Task:
In the listing below, find every line with the string "none" and pull it out.
═══ The data
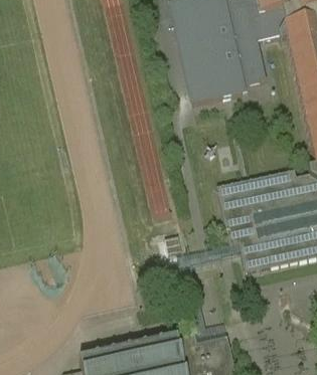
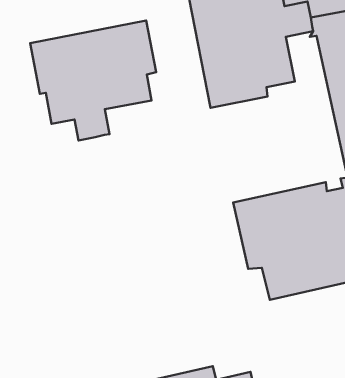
building: none -> [30,20,156,140]

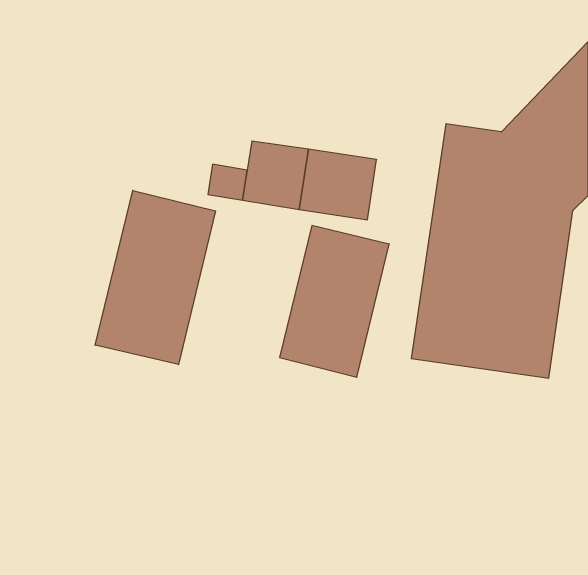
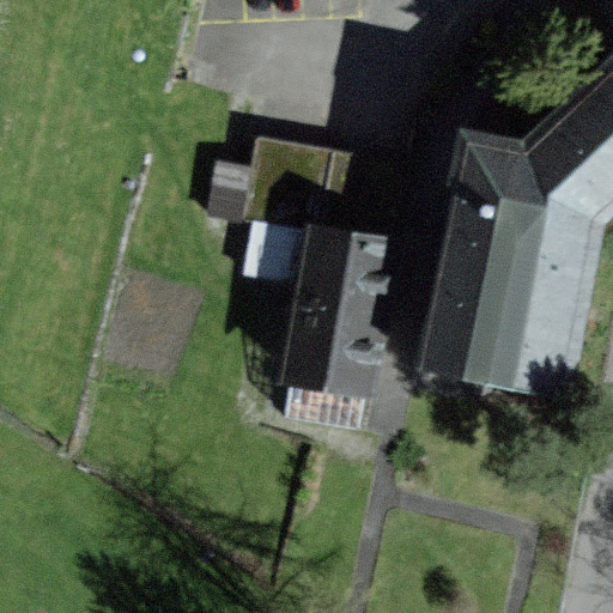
building: [95,190,216,365] -> none

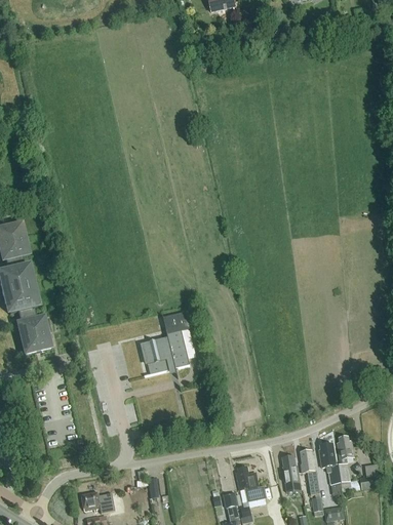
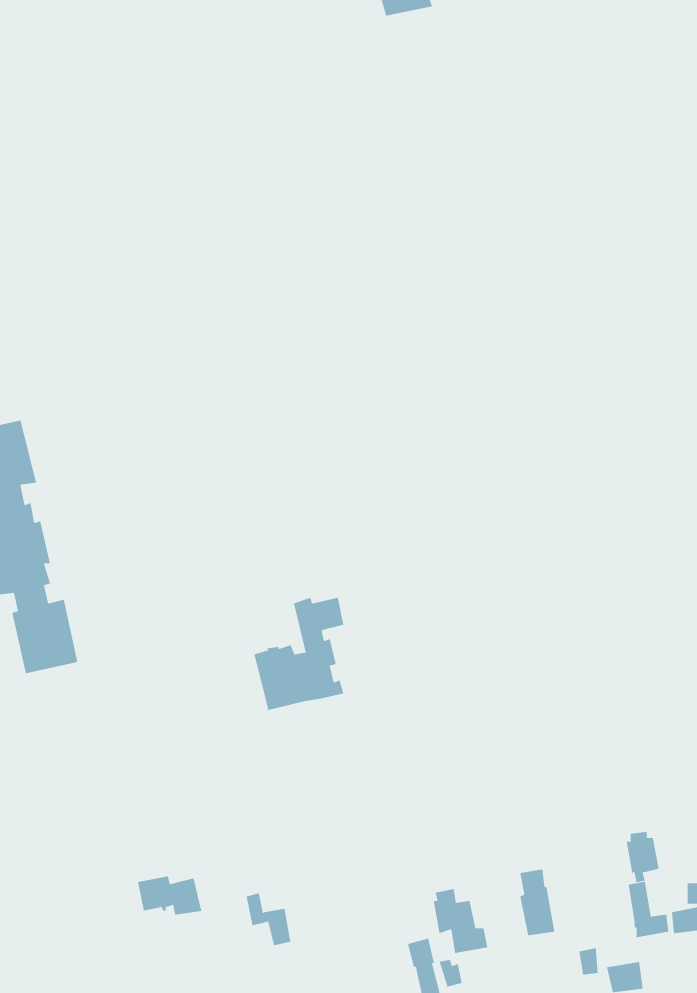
building: [319,443,341,484] -> none
building: [300,449,319,493] -> none
building: [81,491,115,512] -> [137,876,202,915]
══════
Exercise output:
building: none -> [30,20,156,140]
building: [95,190,216,365] -> none
building: [319,443,341,484] -> none
building: [300,449,319,493] -> none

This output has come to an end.